┌──

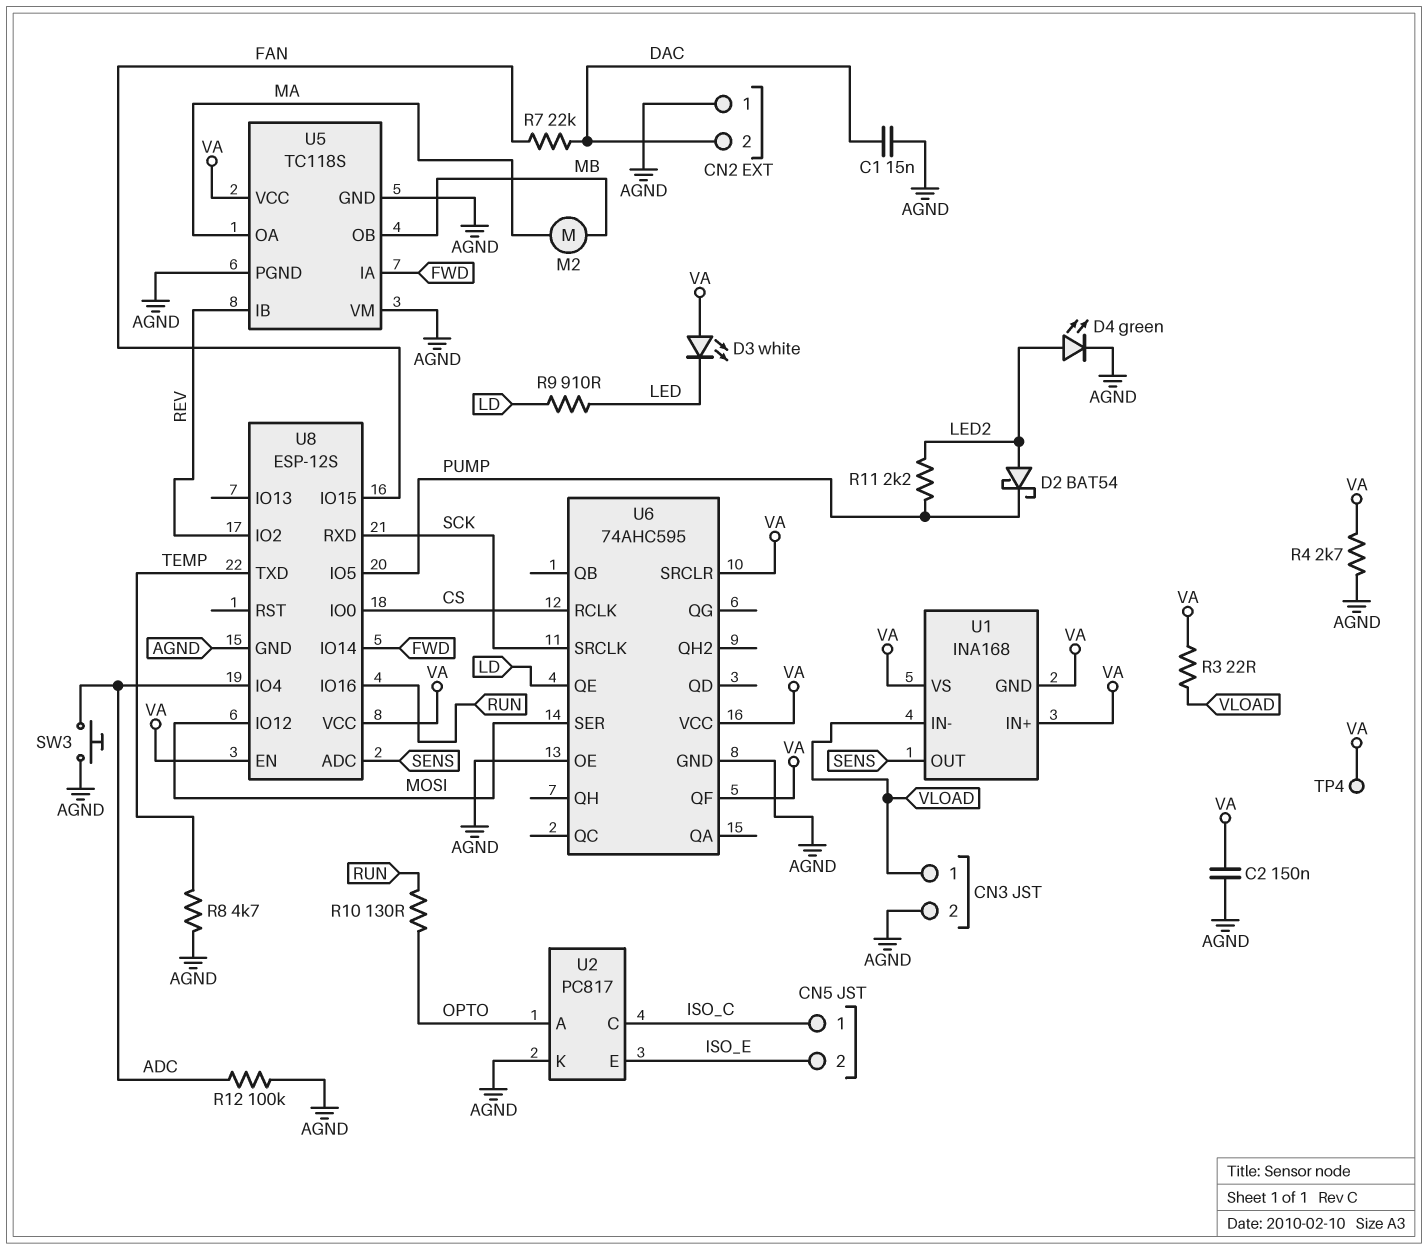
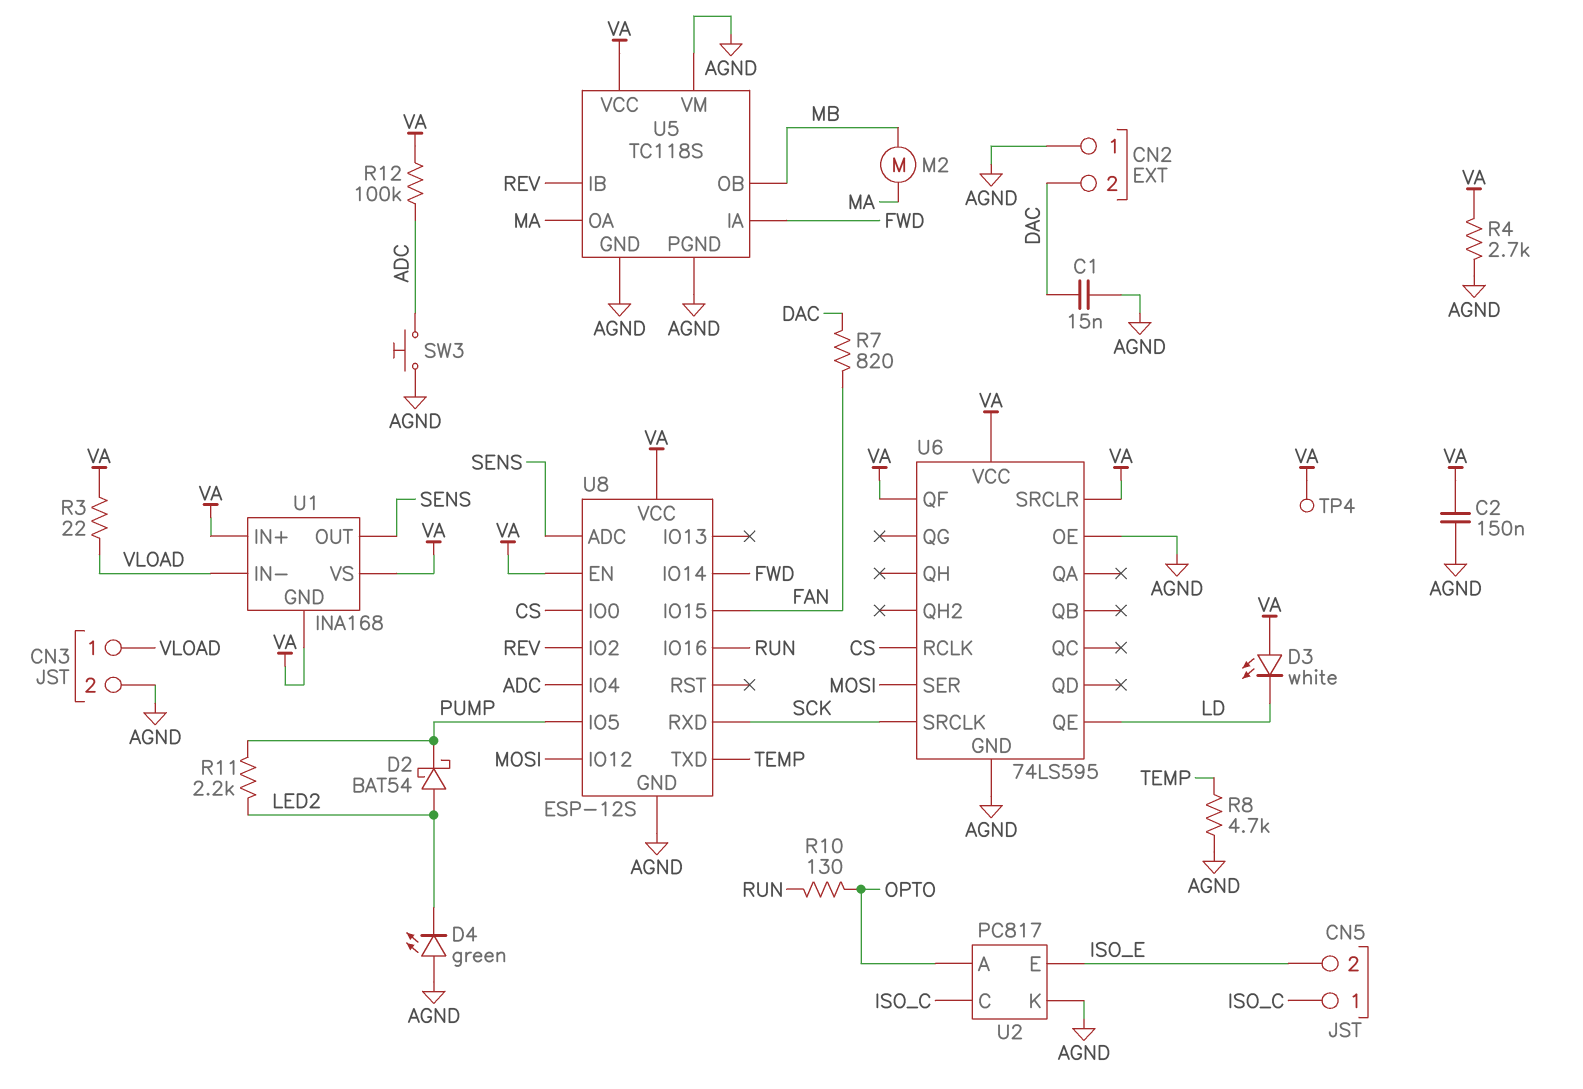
D3: LED white (A VA, K LED) -> LED white (A VA, K LD)
D4: LED green (A LED2, K AGND) -> LED green (A AGND, K LED2)
R7: 22k (DAC, FAN) -> 820 (DAC, FAN)
R9: 910 (LD, LED) -> none
R12: 100k (ADC, AGND) -> 100k (ADC, VA)
U6: 74AHC595 -> 74LS595

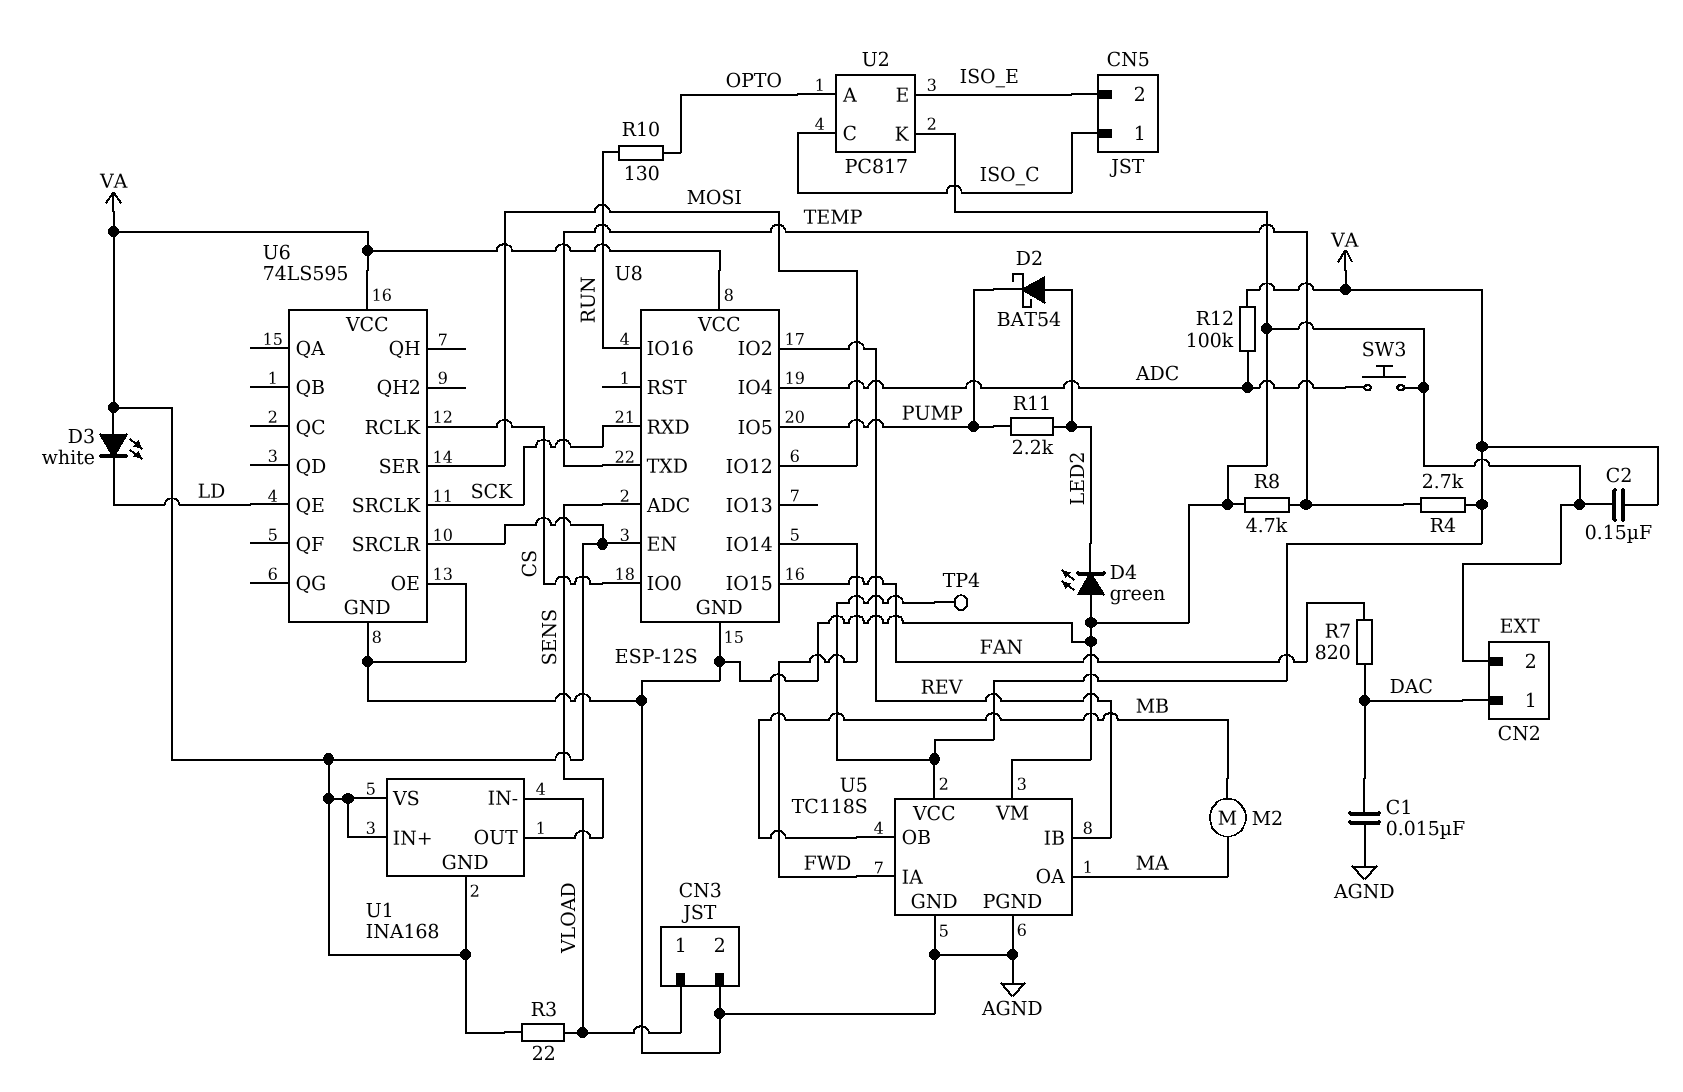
CN2 pin 1: AGND -> DAC
CN2 pin 2: DAC -> AGND
R4: 2.7k (AGND, VA) -> 2.7k (TEMP, VA)
U6 pin QF: VA -> none

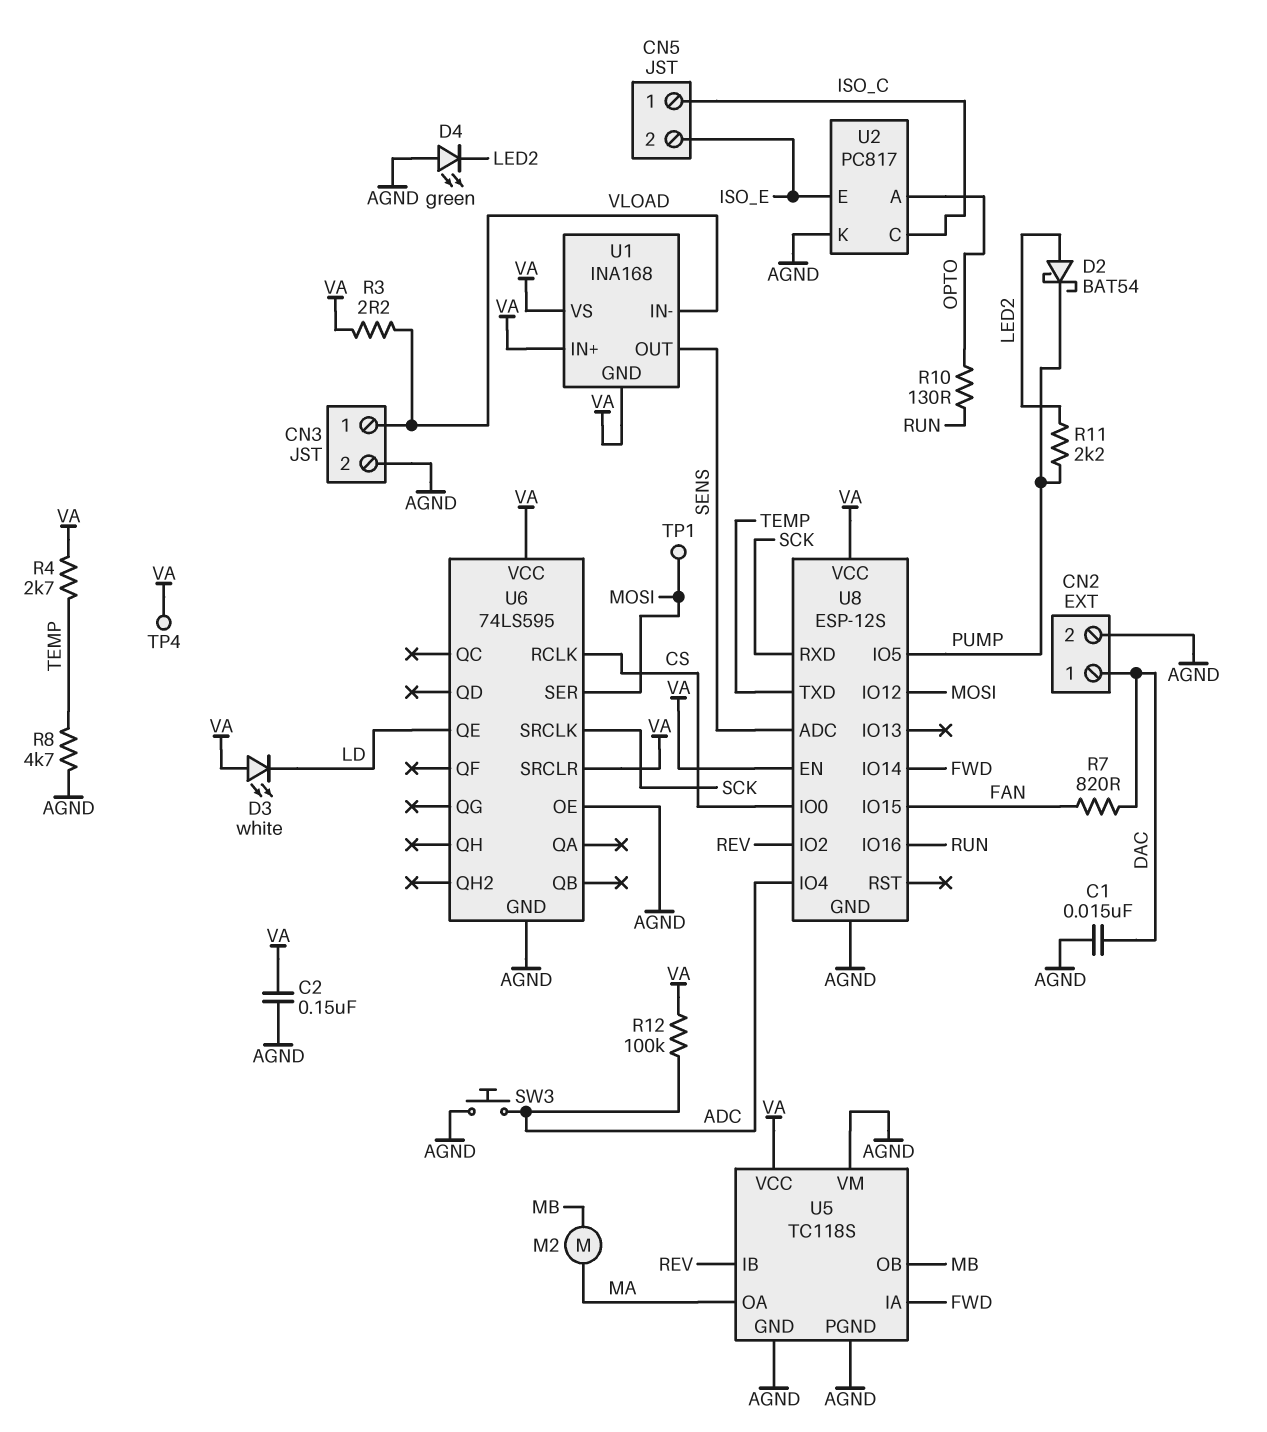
R3: 22 (VA, VLOAD) -> 2.2 (VA, VLOAD)
TP1: none -> test point (MOSI)

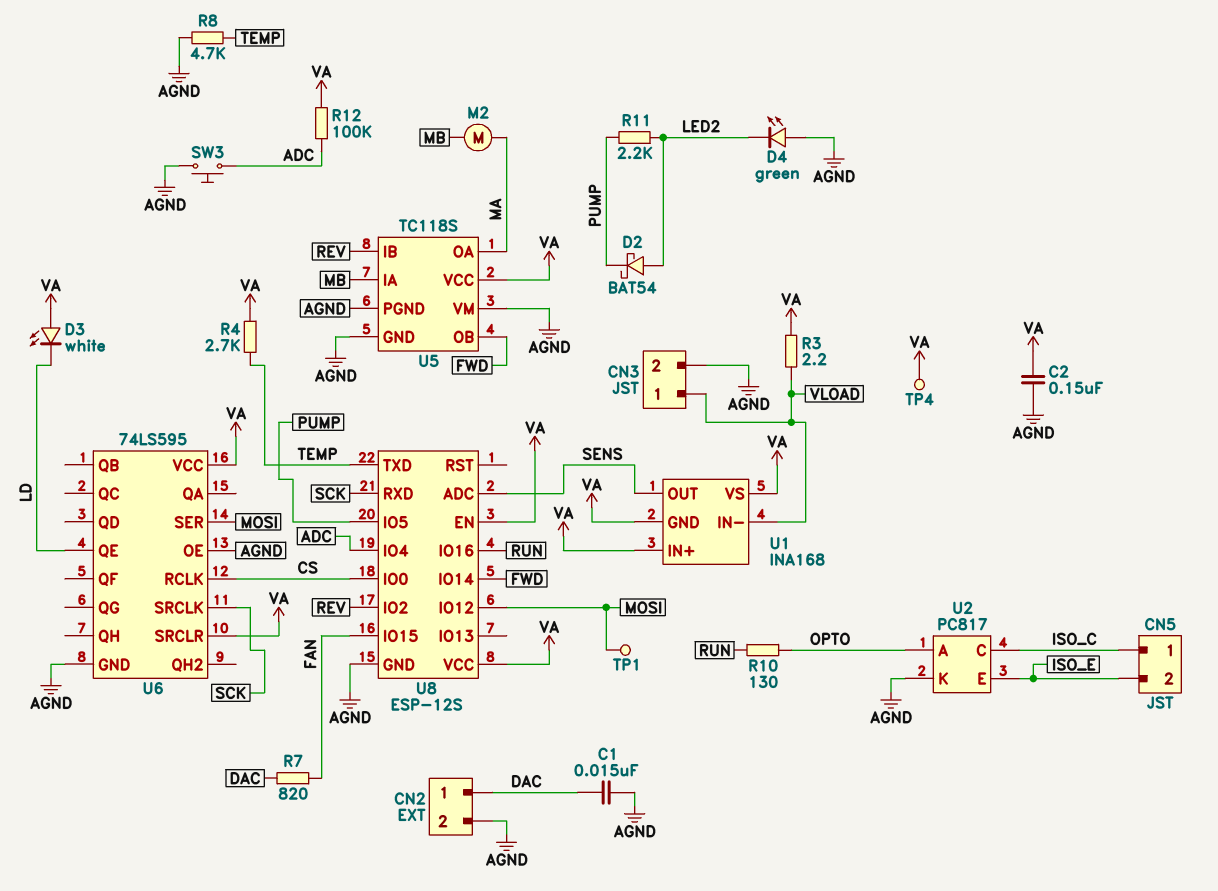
U5 pin IA: FWD -> MB
U5 pin OB: MB -> FWD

└──

Your objective
Which lines run from the one containing "CN2 pin 1: AGND -> DAC" to the end of the data above? Set down those lines exactly, and only those, without any pictures.

Answer space
CN2 pin 1: AGND -> DAC
CN2 pin 2: DAC -> AGND
R4: 2.7k (AGND, VA) -> 2.7k (TEMP, VA)
U6 pin QF: VA -> none

R3: 22 (VA, VLOAD) -> 2.2 (VA, VLOAD)
TP1: none -> test point (MOSI)

U5 pin IA: FWD -> MB
U5 pin OB: MB -> FWD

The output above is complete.